What needs to be done: A single number is the answer here: how many lines of the entries contain "none"?

Study material:
^^^^

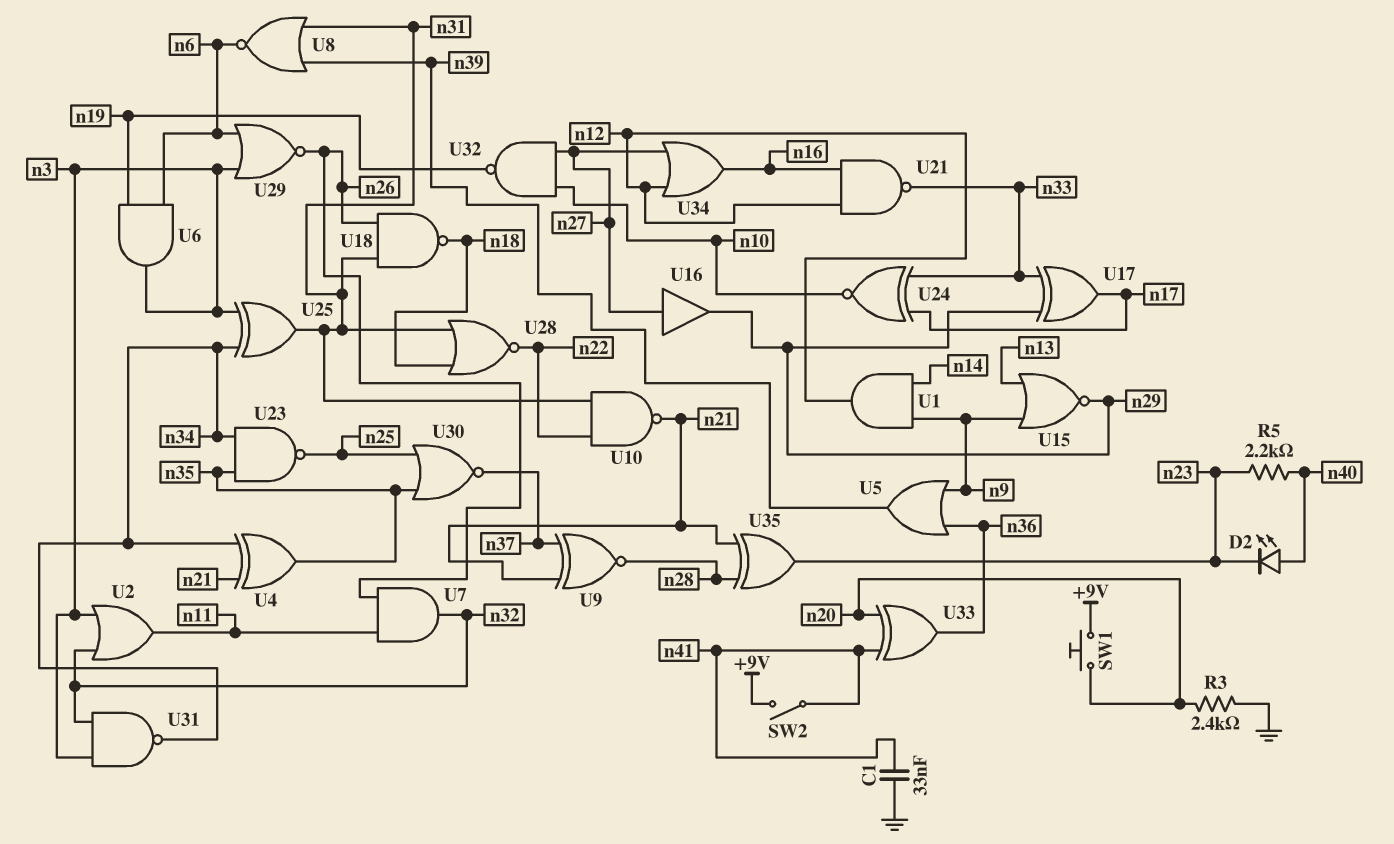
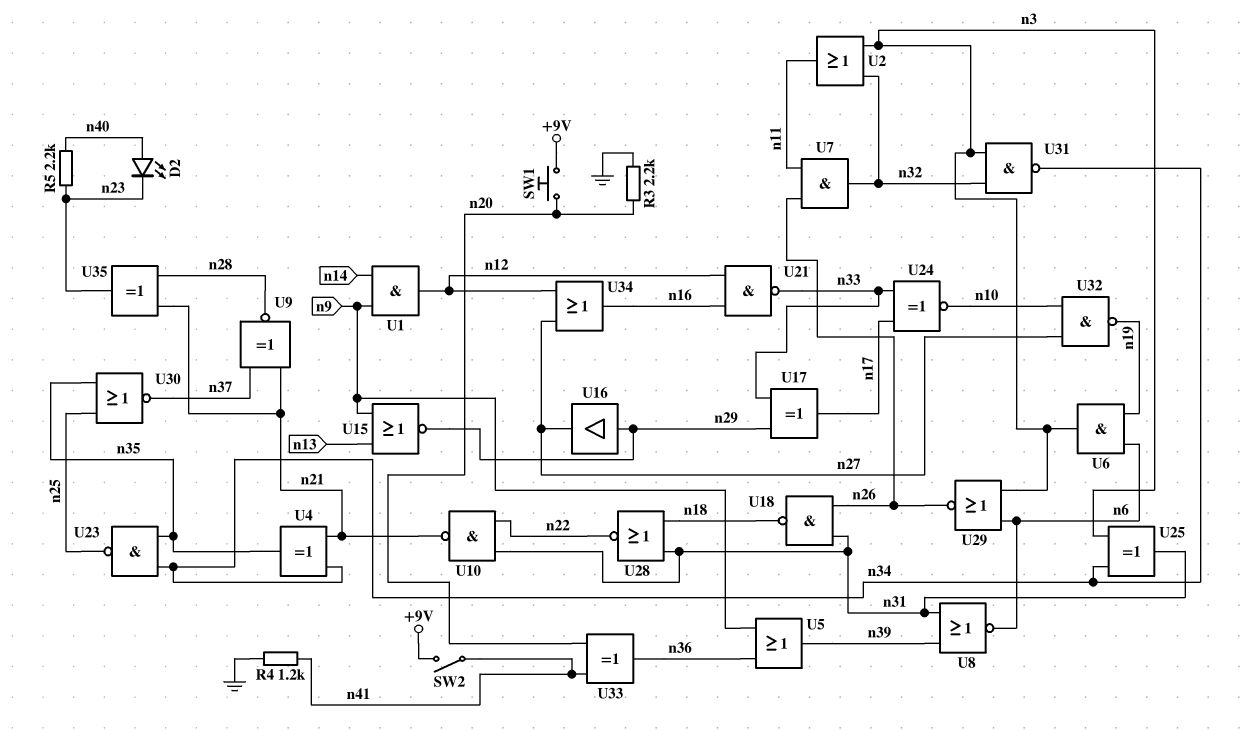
C1: 33nF (GND, n41) -> none
R3: 2.4k (GND, n20) -> 2.2k (GND, n20)
R4: none -> 1.2k (GND, n41)
U16: buffer (in n27, out n29) -> buffer (in n29, out n27)

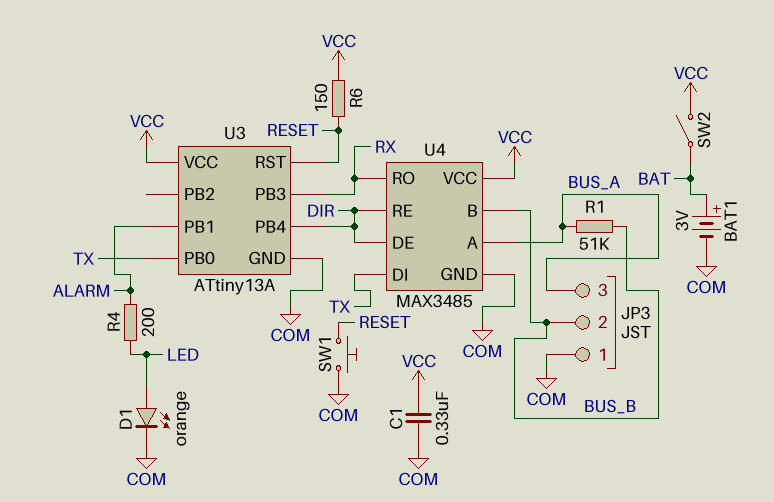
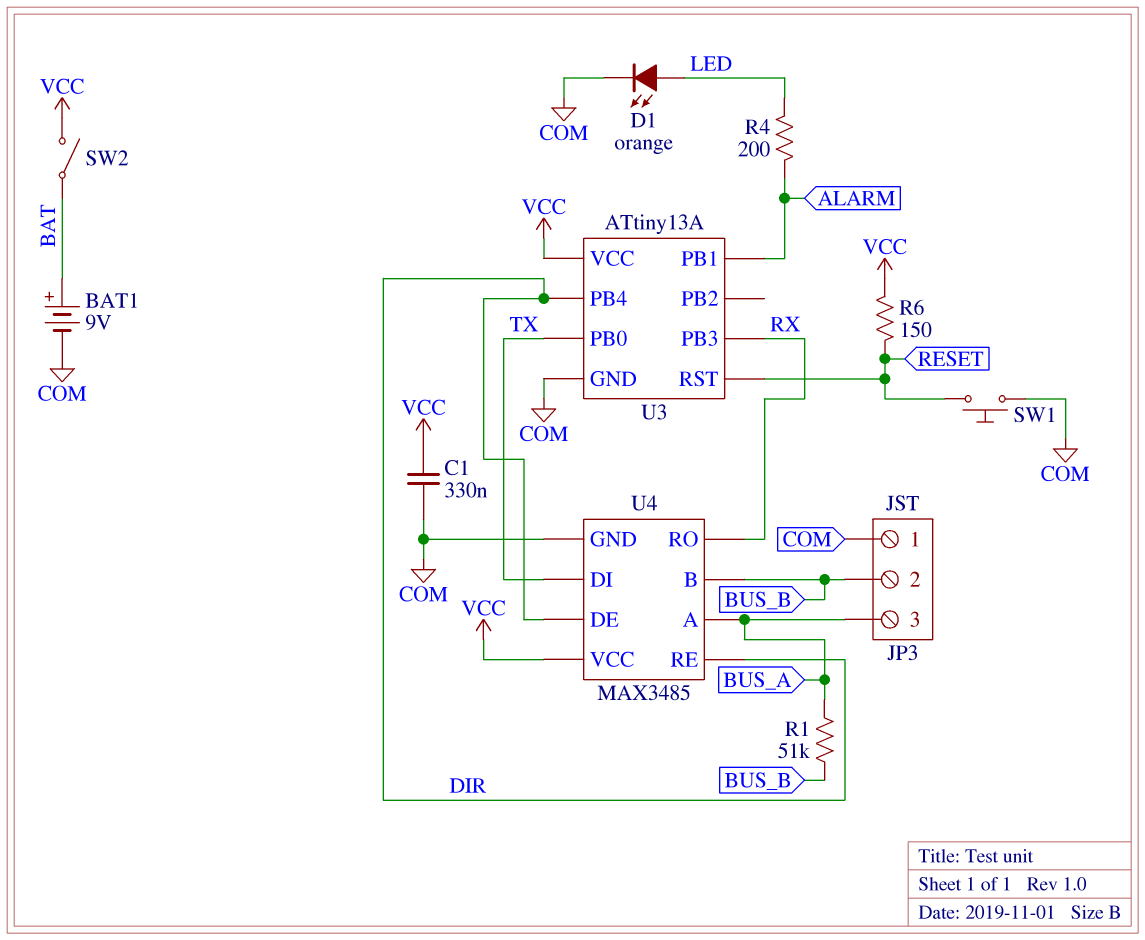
BAT1: 3V (plus BAT, minus COM) -> 9V (plus BAT, minus COM)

^^^^

Answer below: 2